> _Assignment_:
Every line from the one that includes "U4 pin in+: VP -> SIG2" to the end of the entries should be written out exactly, with the first and last included.

> _Records drawn from a dataset_:

((

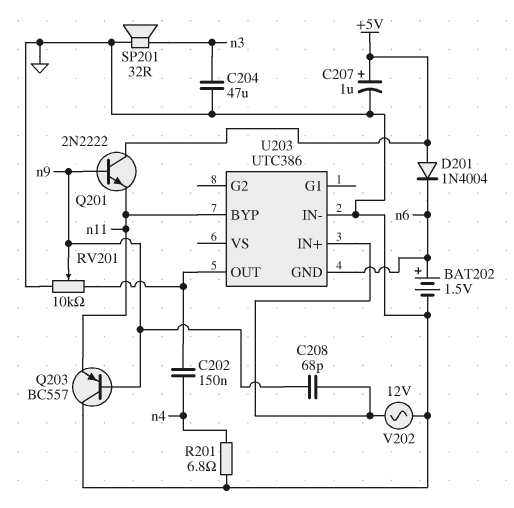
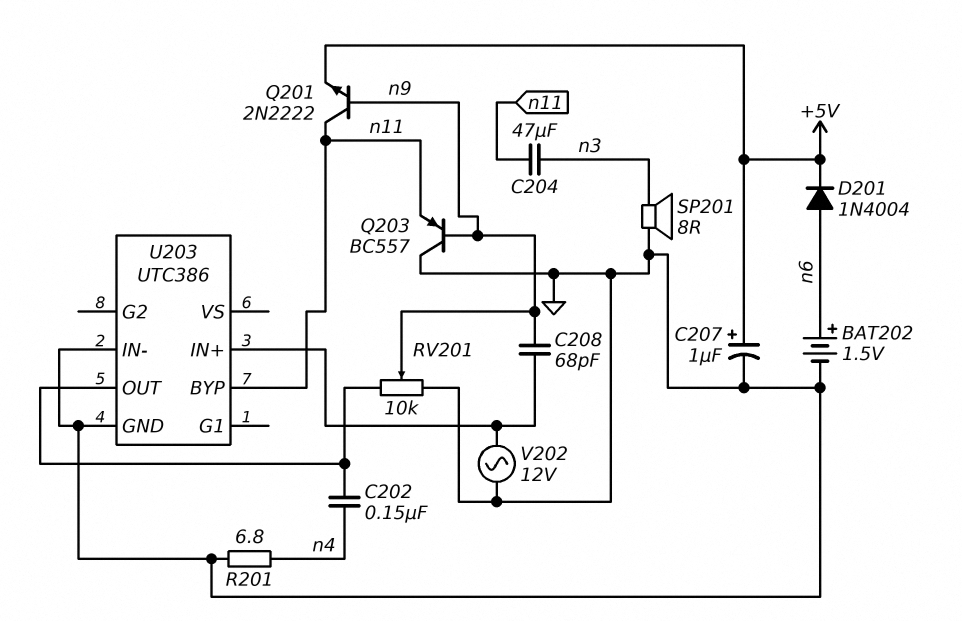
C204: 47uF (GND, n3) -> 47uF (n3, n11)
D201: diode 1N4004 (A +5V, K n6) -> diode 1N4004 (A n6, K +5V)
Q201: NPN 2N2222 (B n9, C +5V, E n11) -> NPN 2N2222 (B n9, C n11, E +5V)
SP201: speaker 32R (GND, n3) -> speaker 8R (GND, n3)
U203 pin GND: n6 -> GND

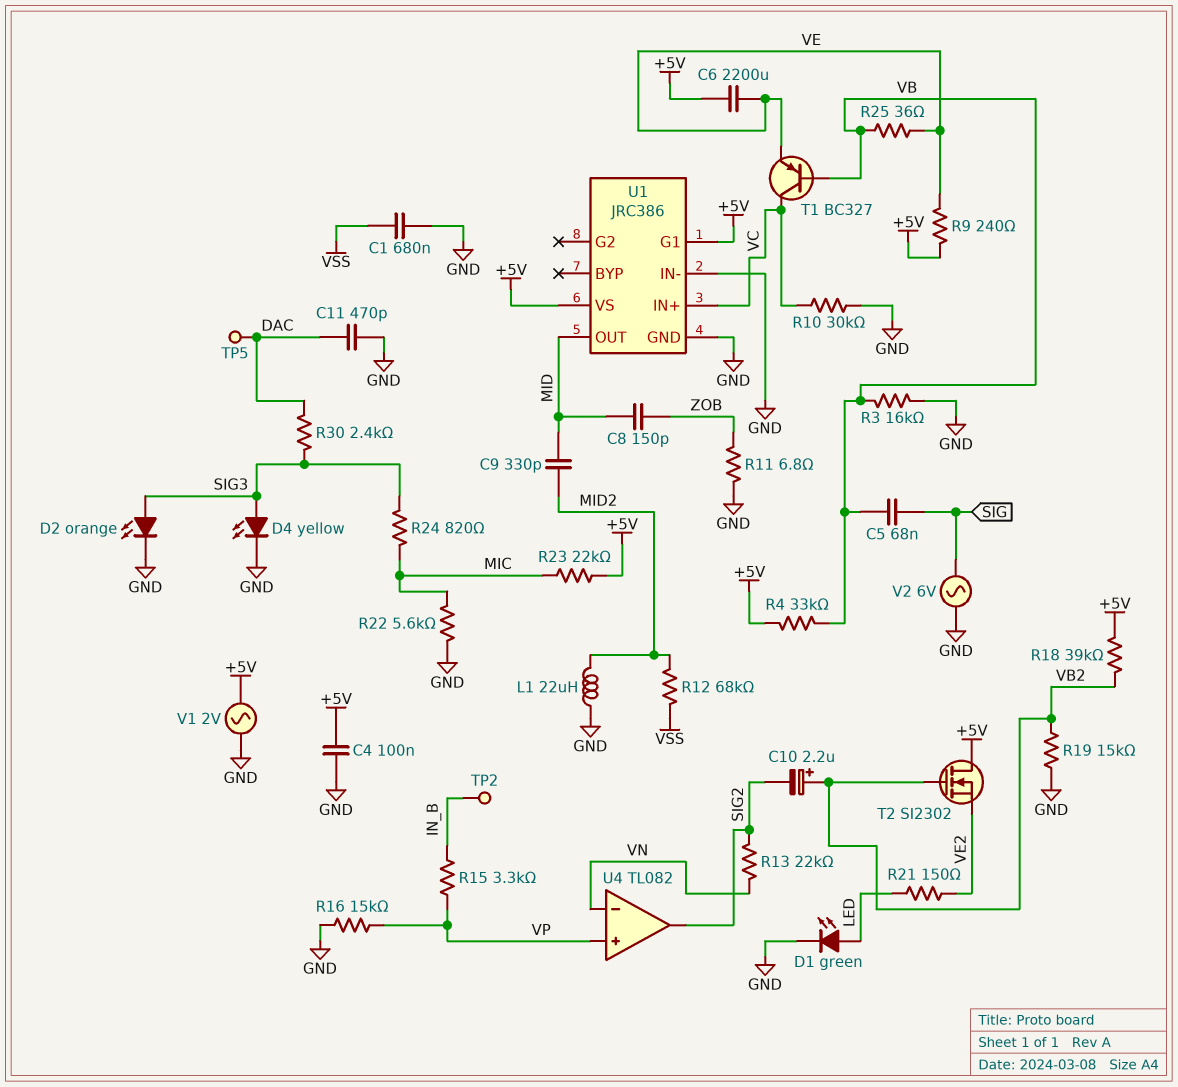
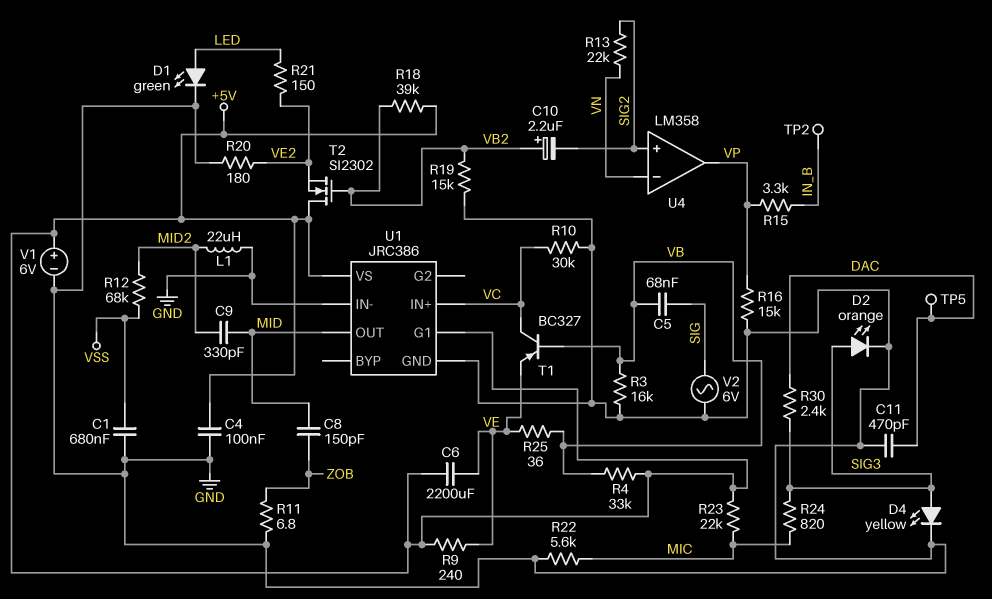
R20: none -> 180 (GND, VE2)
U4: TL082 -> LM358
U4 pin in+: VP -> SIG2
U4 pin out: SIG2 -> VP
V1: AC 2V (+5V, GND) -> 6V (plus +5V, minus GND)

))

> _Written reply_:
U4 pin in+: VP -> SIG2
U4 pin out: SIG2 -> VP
V1: AC 2V (+5V, GND) -> 6V (plus +5V, minus GND)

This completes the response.